:: Extracted data entries ::
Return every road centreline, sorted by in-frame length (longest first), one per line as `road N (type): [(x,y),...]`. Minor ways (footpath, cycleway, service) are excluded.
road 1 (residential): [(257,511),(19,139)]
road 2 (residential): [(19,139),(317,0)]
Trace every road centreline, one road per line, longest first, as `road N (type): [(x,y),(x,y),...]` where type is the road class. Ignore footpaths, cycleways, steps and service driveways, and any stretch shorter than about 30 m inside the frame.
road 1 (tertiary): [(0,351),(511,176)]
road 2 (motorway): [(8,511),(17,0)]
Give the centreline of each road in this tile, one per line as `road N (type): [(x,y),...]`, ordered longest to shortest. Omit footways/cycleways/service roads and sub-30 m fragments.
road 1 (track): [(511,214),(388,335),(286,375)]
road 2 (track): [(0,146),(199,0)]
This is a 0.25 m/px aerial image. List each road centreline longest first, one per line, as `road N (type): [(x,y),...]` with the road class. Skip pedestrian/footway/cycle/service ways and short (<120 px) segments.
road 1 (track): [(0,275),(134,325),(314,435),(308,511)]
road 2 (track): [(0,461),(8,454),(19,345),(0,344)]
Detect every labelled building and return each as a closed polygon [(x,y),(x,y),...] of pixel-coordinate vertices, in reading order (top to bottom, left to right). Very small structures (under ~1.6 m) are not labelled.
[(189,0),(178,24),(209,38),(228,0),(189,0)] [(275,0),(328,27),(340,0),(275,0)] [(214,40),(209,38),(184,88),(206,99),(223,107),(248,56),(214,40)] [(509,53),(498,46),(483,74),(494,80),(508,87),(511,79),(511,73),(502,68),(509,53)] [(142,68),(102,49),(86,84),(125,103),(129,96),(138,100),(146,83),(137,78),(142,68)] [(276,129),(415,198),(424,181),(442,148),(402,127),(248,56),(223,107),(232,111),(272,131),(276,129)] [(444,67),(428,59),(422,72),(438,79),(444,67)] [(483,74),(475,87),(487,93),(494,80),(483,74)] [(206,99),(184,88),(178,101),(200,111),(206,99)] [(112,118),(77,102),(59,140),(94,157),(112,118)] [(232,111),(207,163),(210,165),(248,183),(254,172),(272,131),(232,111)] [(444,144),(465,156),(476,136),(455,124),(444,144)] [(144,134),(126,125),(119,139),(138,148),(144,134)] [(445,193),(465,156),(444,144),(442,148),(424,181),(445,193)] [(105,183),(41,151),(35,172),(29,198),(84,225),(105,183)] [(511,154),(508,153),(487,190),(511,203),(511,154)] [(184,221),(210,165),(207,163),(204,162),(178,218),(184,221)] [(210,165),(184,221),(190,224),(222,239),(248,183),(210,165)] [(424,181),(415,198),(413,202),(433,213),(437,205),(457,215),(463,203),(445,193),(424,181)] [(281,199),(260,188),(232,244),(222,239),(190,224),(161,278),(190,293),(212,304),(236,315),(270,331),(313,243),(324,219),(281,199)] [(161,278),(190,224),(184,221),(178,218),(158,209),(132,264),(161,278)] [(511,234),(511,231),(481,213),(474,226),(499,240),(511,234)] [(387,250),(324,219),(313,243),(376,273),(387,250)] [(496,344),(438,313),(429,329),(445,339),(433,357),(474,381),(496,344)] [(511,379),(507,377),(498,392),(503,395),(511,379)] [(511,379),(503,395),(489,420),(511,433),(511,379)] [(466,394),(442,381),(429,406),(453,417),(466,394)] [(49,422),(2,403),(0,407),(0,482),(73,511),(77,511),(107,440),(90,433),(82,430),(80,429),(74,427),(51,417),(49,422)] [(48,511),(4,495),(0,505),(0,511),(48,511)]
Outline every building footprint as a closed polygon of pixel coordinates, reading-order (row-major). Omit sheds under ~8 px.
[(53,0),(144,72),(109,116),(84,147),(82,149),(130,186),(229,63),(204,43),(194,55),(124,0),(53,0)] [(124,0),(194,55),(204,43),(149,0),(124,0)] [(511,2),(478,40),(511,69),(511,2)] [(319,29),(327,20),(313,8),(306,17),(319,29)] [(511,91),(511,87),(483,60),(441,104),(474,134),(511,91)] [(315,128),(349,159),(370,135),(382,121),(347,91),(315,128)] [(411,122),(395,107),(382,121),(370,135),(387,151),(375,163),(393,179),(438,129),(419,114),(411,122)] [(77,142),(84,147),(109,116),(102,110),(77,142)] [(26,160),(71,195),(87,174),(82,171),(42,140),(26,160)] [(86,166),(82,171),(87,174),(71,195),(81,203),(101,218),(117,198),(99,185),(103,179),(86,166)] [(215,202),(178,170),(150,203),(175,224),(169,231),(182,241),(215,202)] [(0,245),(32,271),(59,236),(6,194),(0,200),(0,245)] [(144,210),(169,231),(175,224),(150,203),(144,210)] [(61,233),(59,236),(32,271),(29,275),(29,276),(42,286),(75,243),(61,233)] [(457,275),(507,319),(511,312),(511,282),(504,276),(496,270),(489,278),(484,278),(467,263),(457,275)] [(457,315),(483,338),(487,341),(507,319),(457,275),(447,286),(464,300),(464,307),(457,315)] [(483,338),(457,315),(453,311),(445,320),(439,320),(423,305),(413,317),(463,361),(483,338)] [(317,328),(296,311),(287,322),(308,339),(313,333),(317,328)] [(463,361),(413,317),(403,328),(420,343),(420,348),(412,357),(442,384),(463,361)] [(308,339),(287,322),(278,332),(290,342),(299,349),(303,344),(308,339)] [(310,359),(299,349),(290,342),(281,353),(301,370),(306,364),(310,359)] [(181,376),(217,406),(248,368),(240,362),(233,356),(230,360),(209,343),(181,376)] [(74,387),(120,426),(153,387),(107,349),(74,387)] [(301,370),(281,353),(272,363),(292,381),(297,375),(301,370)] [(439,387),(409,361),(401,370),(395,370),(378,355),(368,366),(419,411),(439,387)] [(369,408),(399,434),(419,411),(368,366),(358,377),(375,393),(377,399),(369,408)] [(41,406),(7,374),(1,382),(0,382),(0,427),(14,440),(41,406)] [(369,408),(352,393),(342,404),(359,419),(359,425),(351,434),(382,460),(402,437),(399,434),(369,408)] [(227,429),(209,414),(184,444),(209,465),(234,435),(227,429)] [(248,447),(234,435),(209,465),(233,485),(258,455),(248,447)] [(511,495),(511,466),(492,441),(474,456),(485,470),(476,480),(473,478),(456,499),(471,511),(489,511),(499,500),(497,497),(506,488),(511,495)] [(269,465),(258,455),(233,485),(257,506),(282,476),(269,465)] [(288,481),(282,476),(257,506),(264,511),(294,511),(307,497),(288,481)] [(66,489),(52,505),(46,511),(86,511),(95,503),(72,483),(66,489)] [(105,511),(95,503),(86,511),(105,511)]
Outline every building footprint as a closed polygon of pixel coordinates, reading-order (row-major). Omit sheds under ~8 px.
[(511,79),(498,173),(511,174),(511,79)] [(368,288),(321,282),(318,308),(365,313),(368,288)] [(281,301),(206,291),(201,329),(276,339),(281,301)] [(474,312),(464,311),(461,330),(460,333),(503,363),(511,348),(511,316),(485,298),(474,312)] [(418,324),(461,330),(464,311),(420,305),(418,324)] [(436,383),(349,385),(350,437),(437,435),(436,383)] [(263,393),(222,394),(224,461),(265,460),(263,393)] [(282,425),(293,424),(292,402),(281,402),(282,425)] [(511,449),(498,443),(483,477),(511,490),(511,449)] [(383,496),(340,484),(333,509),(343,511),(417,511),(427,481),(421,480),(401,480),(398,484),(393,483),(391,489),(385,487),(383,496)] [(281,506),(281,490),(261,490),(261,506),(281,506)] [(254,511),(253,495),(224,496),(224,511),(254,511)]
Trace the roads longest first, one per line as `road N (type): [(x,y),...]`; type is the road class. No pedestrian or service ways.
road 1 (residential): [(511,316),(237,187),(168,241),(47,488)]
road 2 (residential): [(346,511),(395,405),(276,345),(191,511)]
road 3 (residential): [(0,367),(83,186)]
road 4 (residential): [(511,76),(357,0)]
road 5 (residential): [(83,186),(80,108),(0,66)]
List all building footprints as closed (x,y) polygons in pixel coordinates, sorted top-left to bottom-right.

:: Short problem ::
Copy the lines of the records above verbatim, starting at the line that contains "Trace every road" and ending at the line that contains "road 2 (track): [(0,146),(199,0)]", with both of those lines included.

:: Response to the task ::
Trace every road centreline, one road per line, longest first, as `road N (type): [(x,y),(x,y),...]` where type is the road class. Ignore footpaths, cycleways, steps and service driveways, and any stretch shorter than about 30 m inside the frame.
road 1 (tertiary): [(0,351),(511,176)]
road 2 (motorway): [(8,511),(17,0)]
Give the centreline of each road in this tile, one per line as `road N (type): [(x,y),...]`, ordered longest to shortest. Omit footways/cycleways/service roads and sub-30 m fragments.
road 1 (track): [(511,214),(388,335),(286,375)]
road 2 (track): [(0,146),(199,0)]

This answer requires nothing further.